What you are asked to do: From the records below, set down exactly the lines starting with the line that contains "brown square: (512, 140)" and going on through the line that contains "yellow trapezoid: (116, 597)". Nothing else is wanted.

Records for the exercise:

==*==

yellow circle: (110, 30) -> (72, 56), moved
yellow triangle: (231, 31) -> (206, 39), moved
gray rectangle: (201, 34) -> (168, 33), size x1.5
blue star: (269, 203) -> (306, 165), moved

==*==

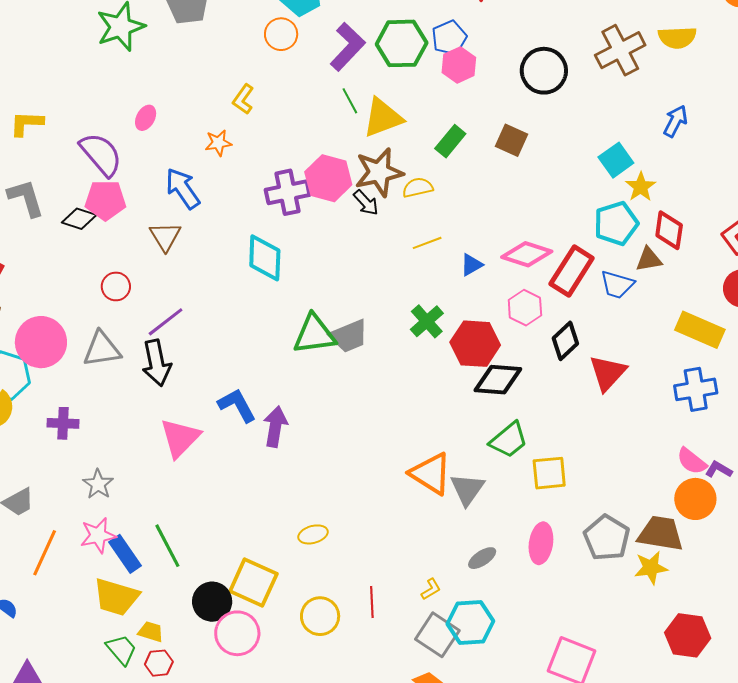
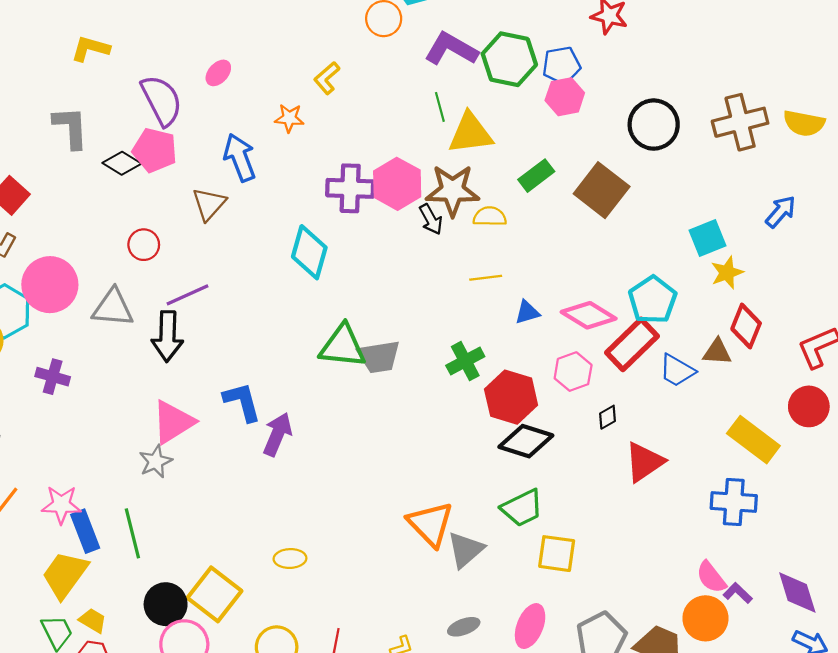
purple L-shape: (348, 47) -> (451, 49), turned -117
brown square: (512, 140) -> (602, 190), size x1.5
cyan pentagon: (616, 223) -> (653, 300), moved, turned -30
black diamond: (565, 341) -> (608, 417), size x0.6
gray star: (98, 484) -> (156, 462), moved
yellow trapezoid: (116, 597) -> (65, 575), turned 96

==*==

Exercise solution:
brown square: (512, 140) -> (602, 190), size x1.5
cyan pentagon: (616, 223) -> (653, 300), moved, turned -30
black diamond: (565, 341) -> (608, 417), size x0.6
gray star: (98, 484) -> (156, 462), moved
yellow trapezoid: (116, 597) -> (65, 575), turned 96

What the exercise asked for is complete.